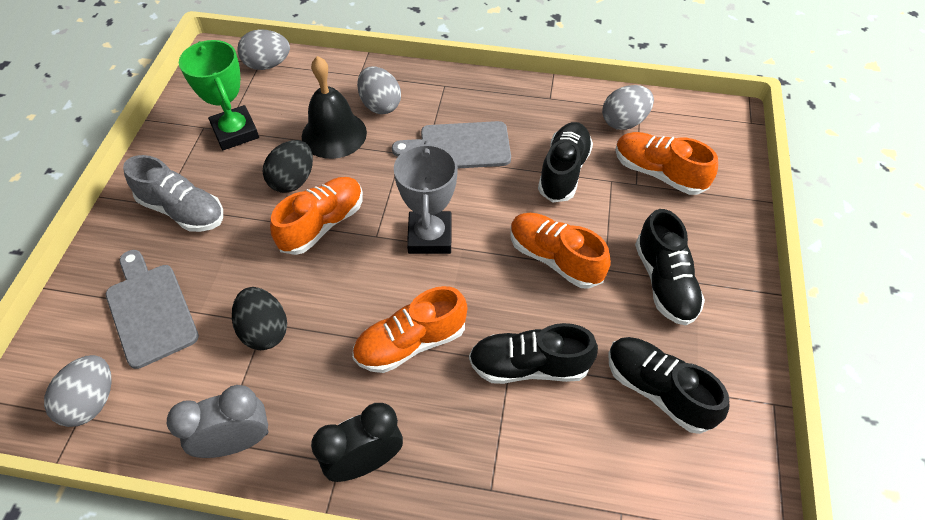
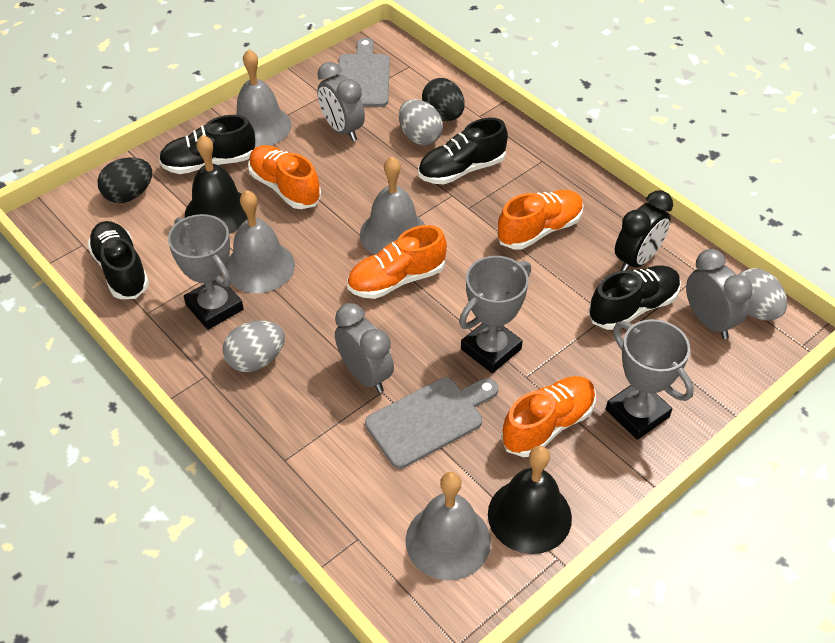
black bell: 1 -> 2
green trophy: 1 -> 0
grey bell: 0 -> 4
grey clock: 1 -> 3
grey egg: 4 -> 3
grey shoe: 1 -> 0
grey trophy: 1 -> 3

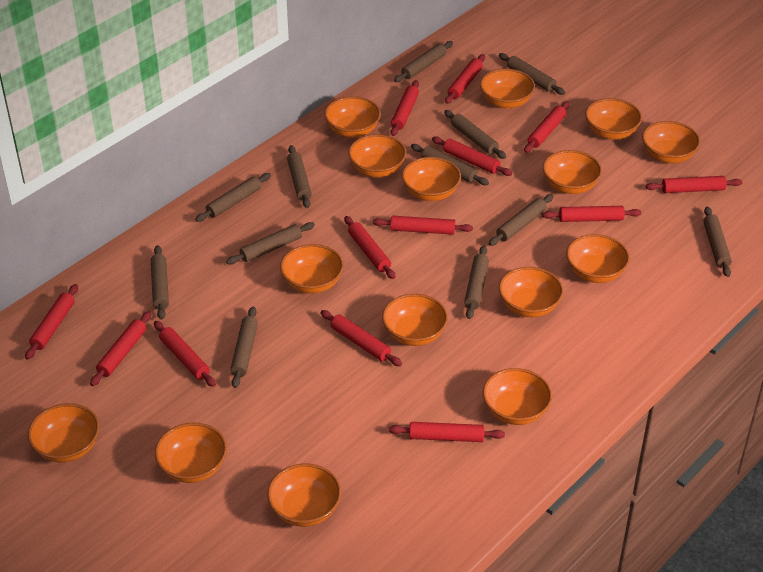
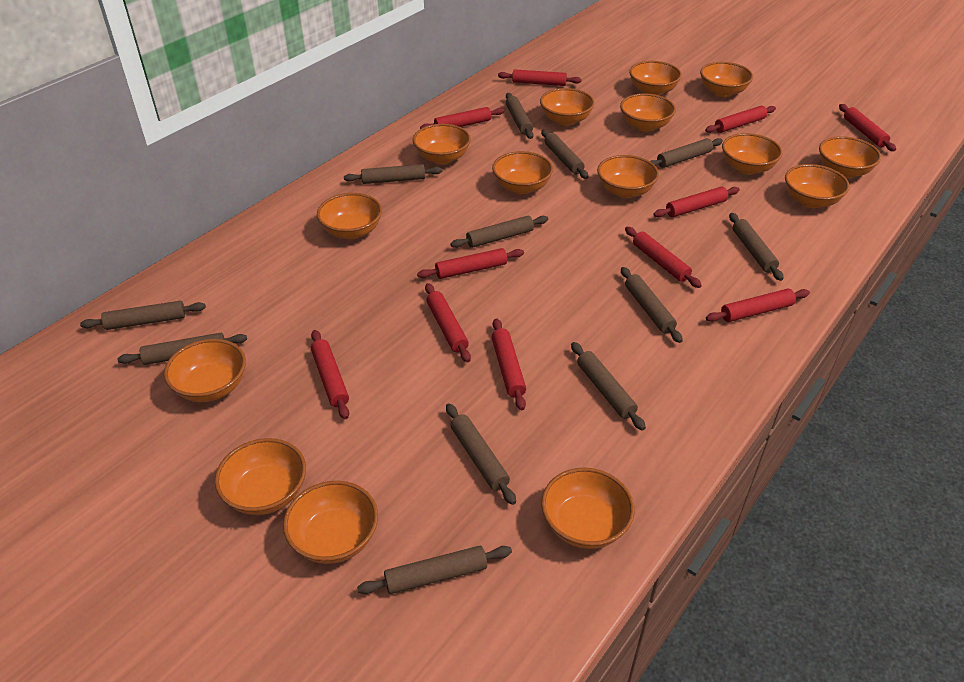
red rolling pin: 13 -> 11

#####

◆ Task goal ◆
Say how many lines of the data hold the string "grey". Reply with the number alone.

◆ Exercise answer ◆
5